> Problem details: Every line of the records below that holds the word "PMOS" should be copied out.

> Task material:
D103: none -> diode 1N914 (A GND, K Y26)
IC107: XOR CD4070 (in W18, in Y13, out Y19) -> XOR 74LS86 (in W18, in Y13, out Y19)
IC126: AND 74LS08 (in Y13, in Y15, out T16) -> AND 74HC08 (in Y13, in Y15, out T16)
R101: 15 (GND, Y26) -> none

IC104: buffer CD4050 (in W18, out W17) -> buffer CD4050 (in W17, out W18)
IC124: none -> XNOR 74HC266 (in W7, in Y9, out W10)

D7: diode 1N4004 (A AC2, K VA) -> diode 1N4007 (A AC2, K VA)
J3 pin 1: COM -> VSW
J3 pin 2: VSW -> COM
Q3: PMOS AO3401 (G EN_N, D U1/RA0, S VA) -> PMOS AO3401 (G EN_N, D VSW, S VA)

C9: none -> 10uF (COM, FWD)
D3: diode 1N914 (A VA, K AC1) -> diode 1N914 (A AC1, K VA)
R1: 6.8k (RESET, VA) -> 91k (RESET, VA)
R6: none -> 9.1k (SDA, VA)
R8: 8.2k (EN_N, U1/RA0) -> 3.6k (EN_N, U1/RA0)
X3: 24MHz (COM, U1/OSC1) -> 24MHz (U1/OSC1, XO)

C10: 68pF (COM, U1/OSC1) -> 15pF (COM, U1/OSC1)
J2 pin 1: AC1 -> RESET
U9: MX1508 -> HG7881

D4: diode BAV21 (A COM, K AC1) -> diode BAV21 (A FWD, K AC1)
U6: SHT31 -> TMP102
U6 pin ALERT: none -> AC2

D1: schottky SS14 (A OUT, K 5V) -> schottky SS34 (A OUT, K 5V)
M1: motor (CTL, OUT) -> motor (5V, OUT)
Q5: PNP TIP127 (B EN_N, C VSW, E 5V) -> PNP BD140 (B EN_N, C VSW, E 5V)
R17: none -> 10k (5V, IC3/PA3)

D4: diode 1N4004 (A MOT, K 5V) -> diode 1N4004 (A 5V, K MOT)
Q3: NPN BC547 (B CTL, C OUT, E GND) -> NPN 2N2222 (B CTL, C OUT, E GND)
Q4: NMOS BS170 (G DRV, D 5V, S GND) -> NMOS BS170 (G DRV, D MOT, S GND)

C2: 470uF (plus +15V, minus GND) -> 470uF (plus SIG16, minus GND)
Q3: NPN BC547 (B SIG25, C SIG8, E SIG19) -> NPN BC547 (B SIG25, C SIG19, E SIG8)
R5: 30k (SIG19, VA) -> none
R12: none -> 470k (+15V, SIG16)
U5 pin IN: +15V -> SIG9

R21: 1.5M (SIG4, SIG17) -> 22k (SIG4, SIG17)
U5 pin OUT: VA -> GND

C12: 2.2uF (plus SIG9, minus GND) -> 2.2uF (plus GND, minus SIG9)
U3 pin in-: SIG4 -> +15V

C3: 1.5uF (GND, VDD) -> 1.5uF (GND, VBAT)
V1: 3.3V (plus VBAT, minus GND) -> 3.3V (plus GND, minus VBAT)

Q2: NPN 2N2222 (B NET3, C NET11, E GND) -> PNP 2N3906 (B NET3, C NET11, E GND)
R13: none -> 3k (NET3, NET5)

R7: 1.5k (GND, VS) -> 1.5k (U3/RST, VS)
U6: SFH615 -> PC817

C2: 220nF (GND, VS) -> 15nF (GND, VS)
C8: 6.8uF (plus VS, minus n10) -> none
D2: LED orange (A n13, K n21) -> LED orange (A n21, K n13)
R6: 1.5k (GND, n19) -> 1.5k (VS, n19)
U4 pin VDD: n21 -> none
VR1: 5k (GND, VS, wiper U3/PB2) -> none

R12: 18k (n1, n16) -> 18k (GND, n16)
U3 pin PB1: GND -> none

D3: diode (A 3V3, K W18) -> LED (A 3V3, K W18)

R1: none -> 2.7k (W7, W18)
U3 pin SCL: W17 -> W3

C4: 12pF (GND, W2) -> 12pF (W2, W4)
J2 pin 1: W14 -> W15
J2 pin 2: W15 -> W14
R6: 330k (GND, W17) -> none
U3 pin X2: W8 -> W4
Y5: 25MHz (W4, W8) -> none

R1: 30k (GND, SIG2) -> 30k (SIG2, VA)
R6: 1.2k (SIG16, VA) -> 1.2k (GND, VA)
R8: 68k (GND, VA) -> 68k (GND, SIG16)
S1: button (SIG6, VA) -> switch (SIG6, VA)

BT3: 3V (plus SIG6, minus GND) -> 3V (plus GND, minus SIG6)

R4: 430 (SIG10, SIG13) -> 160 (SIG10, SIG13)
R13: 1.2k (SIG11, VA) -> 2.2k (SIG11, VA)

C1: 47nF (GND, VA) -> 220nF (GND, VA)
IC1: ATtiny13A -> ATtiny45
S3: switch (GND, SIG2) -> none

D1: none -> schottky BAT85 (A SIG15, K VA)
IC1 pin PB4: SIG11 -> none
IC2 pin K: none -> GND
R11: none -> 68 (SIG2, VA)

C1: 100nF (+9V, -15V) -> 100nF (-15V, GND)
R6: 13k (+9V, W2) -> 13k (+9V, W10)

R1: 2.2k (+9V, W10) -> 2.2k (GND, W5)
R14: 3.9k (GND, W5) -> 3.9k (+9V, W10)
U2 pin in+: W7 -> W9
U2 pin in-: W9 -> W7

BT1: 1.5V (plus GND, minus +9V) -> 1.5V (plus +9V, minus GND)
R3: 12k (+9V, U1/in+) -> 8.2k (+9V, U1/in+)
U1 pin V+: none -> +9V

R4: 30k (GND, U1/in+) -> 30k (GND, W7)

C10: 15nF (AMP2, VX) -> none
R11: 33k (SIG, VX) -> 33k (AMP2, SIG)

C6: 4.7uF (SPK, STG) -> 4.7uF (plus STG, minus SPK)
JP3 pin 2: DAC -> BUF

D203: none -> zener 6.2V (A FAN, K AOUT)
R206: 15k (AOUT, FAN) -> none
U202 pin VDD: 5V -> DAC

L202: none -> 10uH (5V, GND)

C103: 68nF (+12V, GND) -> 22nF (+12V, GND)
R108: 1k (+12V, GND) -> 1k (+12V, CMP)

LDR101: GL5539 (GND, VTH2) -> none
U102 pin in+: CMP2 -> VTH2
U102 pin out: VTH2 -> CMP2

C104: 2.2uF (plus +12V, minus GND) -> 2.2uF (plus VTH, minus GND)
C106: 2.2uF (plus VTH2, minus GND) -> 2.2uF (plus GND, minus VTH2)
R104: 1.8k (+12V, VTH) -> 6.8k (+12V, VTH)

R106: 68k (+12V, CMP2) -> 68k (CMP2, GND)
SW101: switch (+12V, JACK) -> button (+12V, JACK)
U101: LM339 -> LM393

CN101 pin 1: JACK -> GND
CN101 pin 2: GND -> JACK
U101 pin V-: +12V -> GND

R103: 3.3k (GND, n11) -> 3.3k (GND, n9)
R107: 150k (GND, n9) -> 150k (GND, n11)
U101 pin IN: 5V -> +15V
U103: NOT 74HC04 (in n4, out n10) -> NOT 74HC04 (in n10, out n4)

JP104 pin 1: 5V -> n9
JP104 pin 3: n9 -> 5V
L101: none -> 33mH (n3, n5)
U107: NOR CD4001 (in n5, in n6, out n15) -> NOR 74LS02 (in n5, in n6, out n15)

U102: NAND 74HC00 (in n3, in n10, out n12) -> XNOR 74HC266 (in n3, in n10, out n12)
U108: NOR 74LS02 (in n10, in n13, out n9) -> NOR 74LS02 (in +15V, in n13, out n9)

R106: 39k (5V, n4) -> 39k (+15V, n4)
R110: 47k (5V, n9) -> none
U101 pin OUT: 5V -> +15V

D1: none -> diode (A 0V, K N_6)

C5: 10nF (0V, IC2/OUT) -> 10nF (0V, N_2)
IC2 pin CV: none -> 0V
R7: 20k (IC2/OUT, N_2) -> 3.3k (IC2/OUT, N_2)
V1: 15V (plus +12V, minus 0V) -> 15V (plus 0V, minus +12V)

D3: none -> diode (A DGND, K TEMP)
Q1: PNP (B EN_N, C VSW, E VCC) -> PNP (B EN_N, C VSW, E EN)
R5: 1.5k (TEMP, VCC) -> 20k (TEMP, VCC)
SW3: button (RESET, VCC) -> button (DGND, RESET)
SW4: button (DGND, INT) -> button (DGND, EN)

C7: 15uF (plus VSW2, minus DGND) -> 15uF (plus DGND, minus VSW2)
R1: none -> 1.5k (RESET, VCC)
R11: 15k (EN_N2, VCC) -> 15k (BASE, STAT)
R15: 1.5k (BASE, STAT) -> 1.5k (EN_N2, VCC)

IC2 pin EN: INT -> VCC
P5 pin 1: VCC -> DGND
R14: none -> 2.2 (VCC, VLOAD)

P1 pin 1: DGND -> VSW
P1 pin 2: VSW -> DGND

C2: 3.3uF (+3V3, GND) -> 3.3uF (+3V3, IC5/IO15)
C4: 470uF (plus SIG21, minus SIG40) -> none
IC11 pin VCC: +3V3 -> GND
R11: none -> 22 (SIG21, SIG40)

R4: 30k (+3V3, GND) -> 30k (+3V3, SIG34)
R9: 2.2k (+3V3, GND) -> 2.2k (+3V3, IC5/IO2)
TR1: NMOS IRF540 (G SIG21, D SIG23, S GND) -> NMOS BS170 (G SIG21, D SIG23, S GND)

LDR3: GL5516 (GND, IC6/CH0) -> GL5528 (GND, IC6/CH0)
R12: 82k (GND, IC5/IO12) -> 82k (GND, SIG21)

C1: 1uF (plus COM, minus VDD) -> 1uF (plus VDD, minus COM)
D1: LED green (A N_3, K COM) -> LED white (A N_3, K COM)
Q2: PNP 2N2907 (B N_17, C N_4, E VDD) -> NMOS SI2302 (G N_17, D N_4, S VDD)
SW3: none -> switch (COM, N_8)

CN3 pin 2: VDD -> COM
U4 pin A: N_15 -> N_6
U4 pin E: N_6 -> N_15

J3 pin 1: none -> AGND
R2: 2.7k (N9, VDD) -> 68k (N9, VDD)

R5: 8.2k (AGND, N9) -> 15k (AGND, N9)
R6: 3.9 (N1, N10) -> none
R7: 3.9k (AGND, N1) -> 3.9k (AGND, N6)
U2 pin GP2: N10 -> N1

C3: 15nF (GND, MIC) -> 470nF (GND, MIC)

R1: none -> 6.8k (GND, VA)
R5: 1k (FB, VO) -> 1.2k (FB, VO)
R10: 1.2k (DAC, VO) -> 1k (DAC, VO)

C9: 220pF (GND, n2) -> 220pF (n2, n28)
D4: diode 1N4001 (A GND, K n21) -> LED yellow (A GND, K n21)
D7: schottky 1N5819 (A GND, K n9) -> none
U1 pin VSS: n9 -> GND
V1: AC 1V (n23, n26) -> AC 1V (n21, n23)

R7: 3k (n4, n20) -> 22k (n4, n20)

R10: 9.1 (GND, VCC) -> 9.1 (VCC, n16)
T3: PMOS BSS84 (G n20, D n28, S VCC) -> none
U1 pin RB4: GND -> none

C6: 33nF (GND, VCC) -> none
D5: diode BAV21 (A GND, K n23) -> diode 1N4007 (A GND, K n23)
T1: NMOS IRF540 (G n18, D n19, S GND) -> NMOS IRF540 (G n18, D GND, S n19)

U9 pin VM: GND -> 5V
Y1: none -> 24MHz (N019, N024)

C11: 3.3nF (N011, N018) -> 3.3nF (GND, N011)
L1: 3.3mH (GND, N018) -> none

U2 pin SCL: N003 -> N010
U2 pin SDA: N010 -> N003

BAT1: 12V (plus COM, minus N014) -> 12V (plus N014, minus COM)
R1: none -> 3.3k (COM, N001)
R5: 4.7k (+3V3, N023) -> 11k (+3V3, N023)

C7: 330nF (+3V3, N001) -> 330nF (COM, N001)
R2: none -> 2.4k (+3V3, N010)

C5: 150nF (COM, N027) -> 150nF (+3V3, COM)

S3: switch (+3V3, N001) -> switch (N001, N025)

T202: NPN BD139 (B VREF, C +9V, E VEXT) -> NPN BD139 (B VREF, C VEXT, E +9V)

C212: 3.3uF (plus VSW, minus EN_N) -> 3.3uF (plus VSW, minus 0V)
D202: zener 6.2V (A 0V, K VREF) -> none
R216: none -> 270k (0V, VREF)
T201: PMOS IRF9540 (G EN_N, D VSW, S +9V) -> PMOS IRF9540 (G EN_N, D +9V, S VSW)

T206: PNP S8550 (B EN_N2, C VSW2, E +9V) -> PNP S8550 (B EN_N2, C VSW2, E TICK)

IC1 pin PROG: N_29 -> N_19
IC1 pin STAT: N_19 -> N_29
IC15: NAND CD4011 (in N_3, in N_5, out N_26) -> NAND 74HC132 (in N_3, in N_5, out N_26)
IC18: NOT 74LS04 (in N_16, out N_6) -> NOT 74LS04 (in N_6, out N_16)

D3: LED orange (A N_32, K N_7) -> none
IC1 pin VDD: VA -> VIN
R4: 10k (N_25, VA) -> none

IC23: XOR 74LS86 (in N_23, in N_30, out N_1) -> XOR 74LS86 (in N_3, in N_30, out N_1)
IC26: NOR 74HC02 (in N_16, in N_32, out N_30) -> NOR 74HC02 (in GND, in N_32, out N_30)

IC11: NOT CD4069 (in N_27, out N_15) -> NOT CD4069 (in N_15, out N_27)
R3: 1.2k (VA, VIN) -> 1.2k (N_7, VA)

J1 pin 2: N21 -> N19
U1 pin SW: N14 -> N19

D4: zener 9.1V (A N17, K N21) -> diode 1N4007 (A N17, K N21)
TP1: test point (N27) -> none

> Answer to the exercise:
Q3: PMOS AO3401 (G EN_N, D U1/RA0, S VA) -> PMOS AO3401 (G EN_N, D VSW, S VA)
T3: PMOS BSS84 (G n20, D n28, S VCC) -> none
T201: PMOS IRF9540 (G EN_N, D VSW, S +9V) -> PMOS IRF9540 (G EN_N, D +9V, S VSW)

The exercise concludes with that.